Before-and-after object listings:
────────

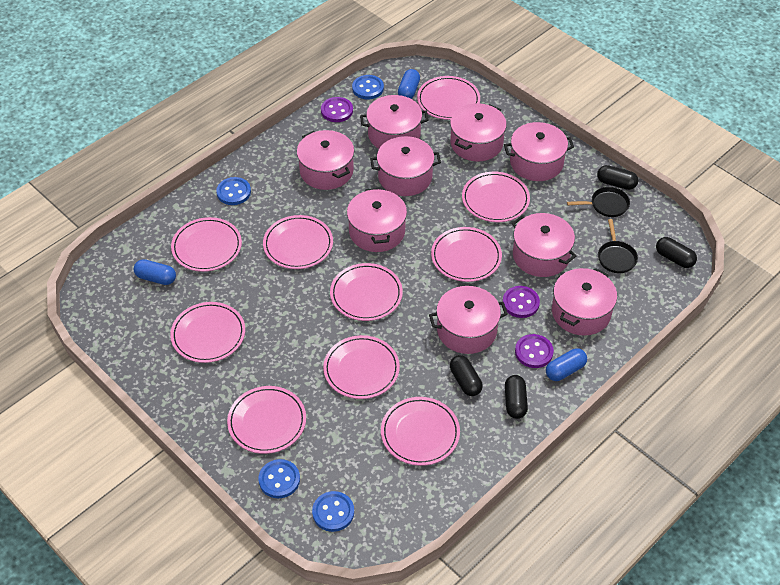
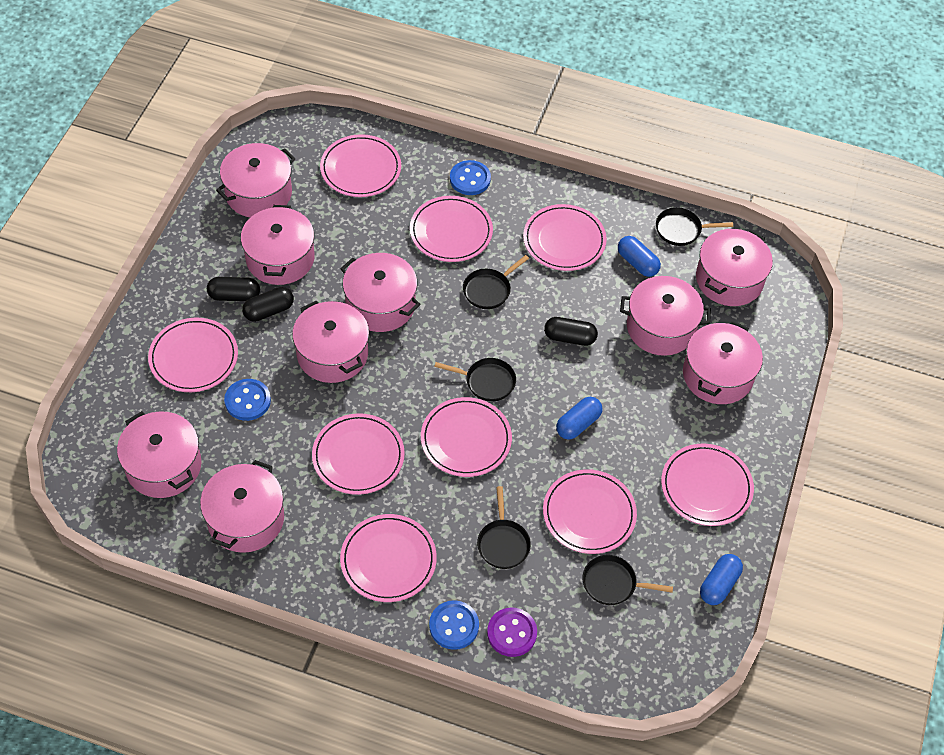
black capsule: 4 -> 3
black pan: 2 -> 5
blue button: 4 -> 3
pink plate: 10 -> 9
purple button: 3 -> 1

────────

Work order:
Please transcribe the entries precisely and omit any images they hold.

Result:
black capsule: 4 -> 3
black pan: 2 -> 5
blue button: 4 -> 3
pink plate: 10 -> 9
purple button: 3 -> 1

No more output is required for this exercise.